• _TASK DIRECTIONS_: Identify and copy all lines of the material where the string "Player" is found.

[[ DATASET RECORDS, beginning ]]

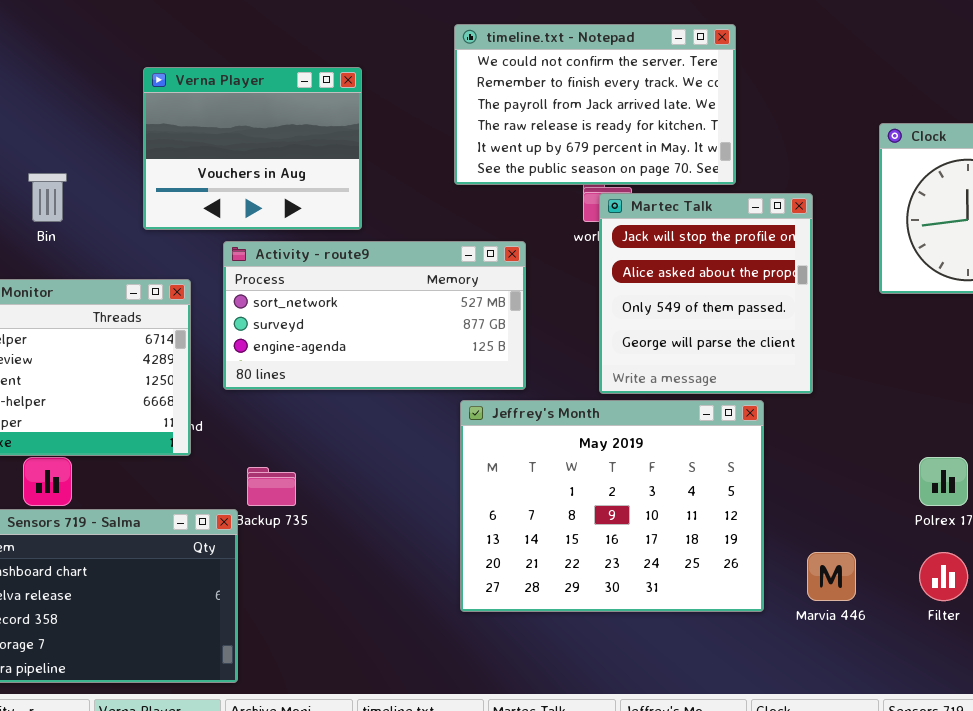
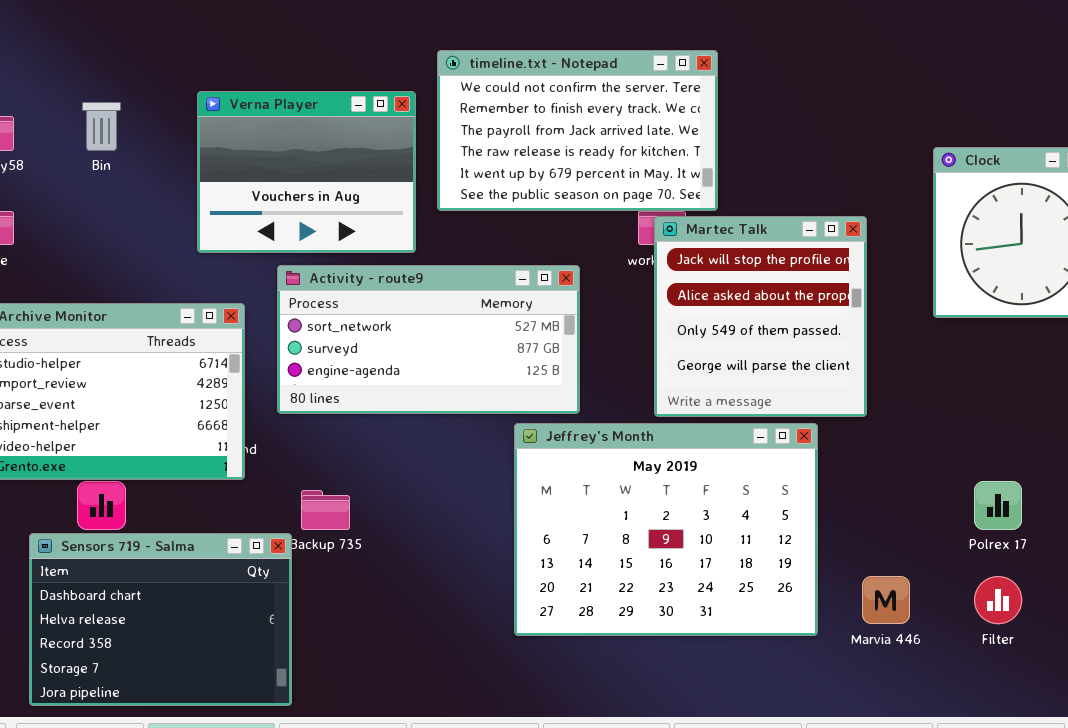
timeline.txt - Notepad: [454,24,736,185] -> [437,50,718,211], moved
Bin: [28,173,67,222] -> [82,102,121,151], moved

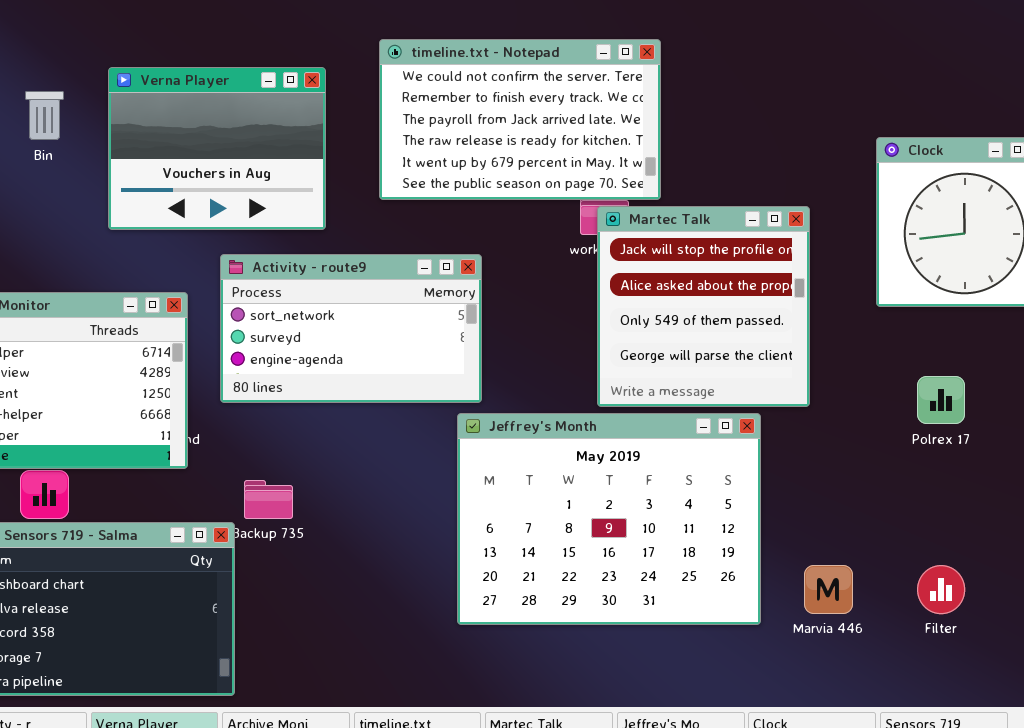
Verna Player: [197,91,416,253] -> [108,67,326,230], moved
Activity - route9: [277,265,580,414] -> [220,254,482,403], resized
Polrex 17: [974,481,1022,530] -> [917,376,965,424], moved

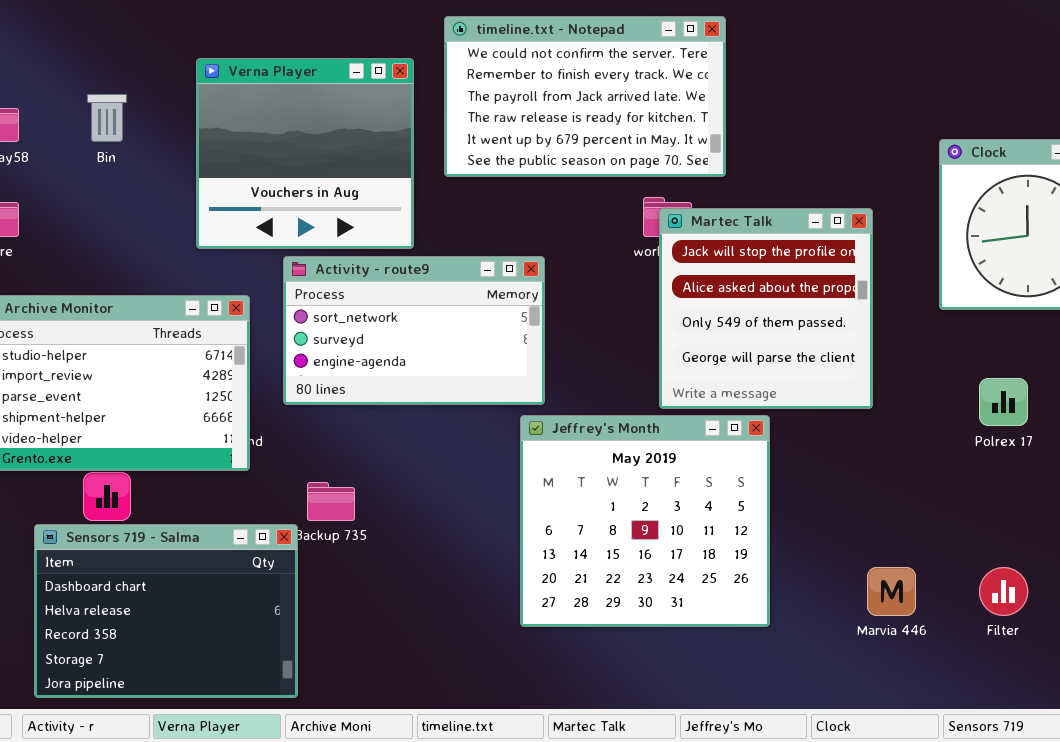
timeline.txt - Notepad: [379,39,661,200] -> [444,16,726,177], moved
Verna Player: [108,67,326,230] -> [196,58,414,249], moved, resized
Jeffrey's Month: [457,413,761,625] -> [520,415,770,627], resized

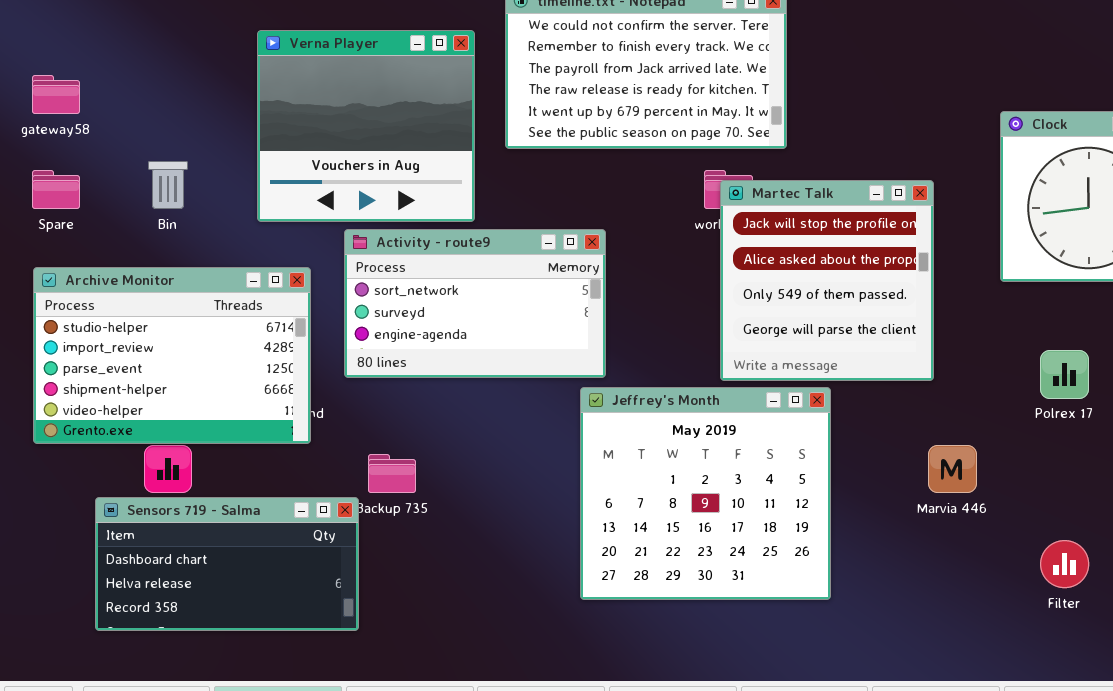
Bin: [87,94,127,142] -> [148,161,188,209], moved
Sensors 719 - Salma: [34,524,298,698] -> [95,497,359,631], resized
Marvia 446: [867,567,916,616] -> [928,445,977,493], moved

[[ DATASET RECORDS, end ]]

• _WRITTEN REPLY_:
Verna Player: [197,91,416,253] -> [108,67,326,230], moved
Verna Player: [108,67,326,230] -> [196,58,414,249], moved, resized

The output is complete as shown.